- ABOUT THIS TASK: Give the data again exactly as written, skipping any pictures.

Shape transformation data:

=== Begin Enclosure ===

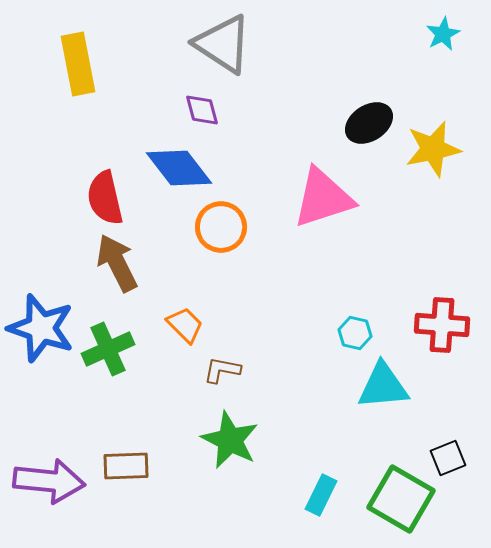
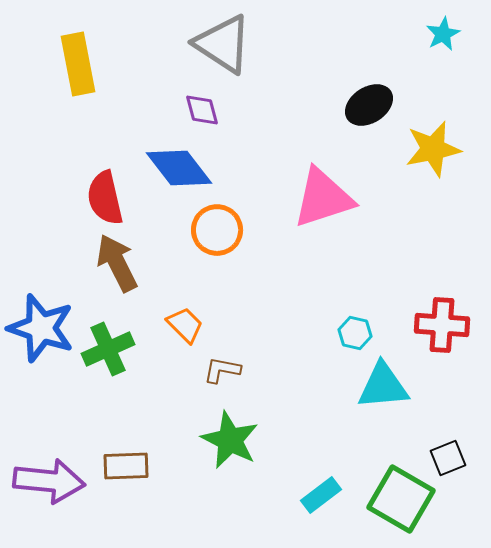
black ellipse: moved 18 px up
orange circle: moved 4 px left, 3 px down
cyan rectangle: rotated 27 degrees clockwise
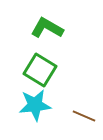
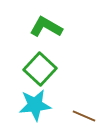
green L-shape: moved 1 px left, 1 px up
green square: moved 1 px up; rotated 12 degrees clockwise
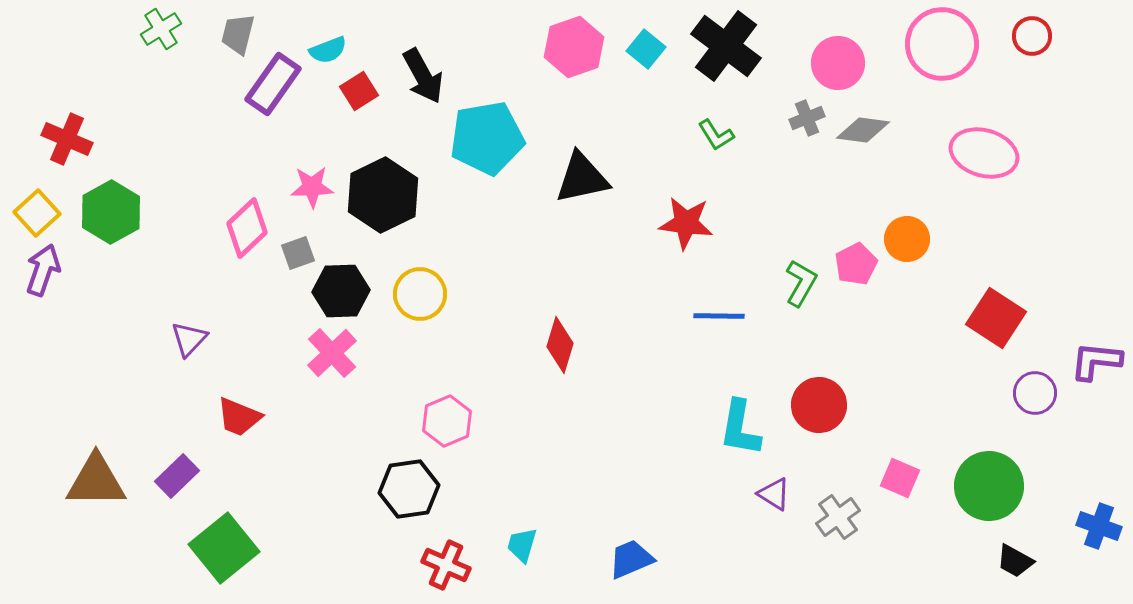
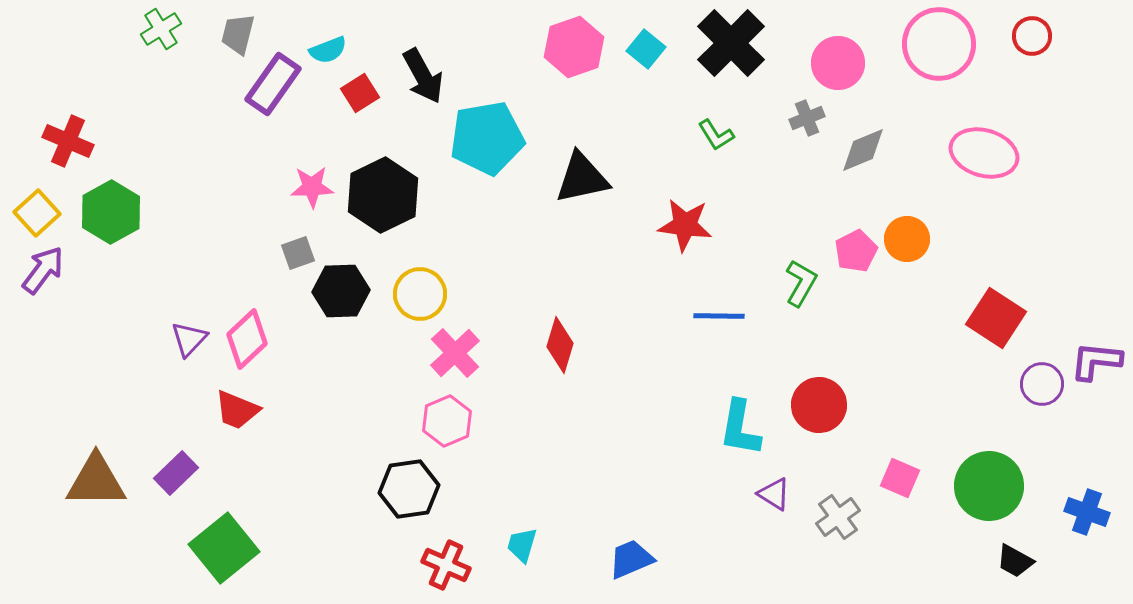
pink circle at (942, 44): moved 3 px left
black cross at (726, 46): moved 5 px right, 3 px up; rotated 8 degrees clockwise
red square at (359, 91): moved 1 px right, 2 px down
gray diamond at (863, 130): moved 20 px down; rotated 30 degrees counterclockwise
red cross at (67, 139): moved 1 px right, 2 px down
red star at (686, 223): moved 1 px left, 2 px down
pink diamond at (247, 228): moved 111 px down
pink pentagon at (856, 264): moved 13 px up
purple arrow at (43, 270): rotated 18 degrees clockwise
pink cross at (332, 353): moved 123 px right
purple circle at (1035, 393): moved 7 px right, 9 px up
red trapezoid at (239, 417): moved 2 px left, 7 px up
purple rectangle at (177, 476): moved 1 px left, 3 px up
blue cross at (1099, 526): moved 12 px left, 14 px up
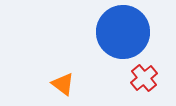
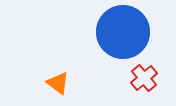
orange triangle: moved 5 px left, 1 px up
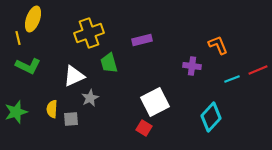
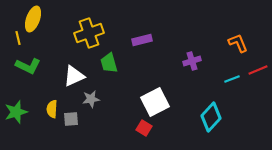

=== End Enclosure ===

- SOLUTION TO THIS EXERCISE:
black ellipse: moved 18 px up
orange circle: moved 4 px left, 3 px down
cyan rectangle: rotated 27 degrees clockwise
green L-shape: moved 1 px left, 1 px up
green square: moved 1 px up; rotated 12 degrees clockwise
pink circle at (942, 44): moved 3 px left
black cross at (726, 46): moved 5 px right, 3 px up; rotated 8 degrees clockwise
red square at (359, 91): moved 1 px right, 2 px down
gray diamond at (863, 130): moved 20 px down; rotated 30 degrees counterclockwise
red cross at (67, 139): moved 1 px right, 2 px down
red star at (686, 223): moved 1 px left, 2 px down
pink diamond at (247, 228): moved 111 px down
pink pentagon at (856, 264): moved 13 px up
purple arrow at (43, 270): rotated 18 degrees clockwise
pink cross at (332, 353): moved 123 px right
purple circle at (1035, 393): moved 7 px right, 9 px up
red trapezoid at (239, 417): moved 2 px left, 7 px up
purple rectangle at (177, 476): moved 1 px left, 3 px up
blue cross at (1099, 526): moved 12 px left, 14 px up
orange triangle: moved 5 px left, 1 px up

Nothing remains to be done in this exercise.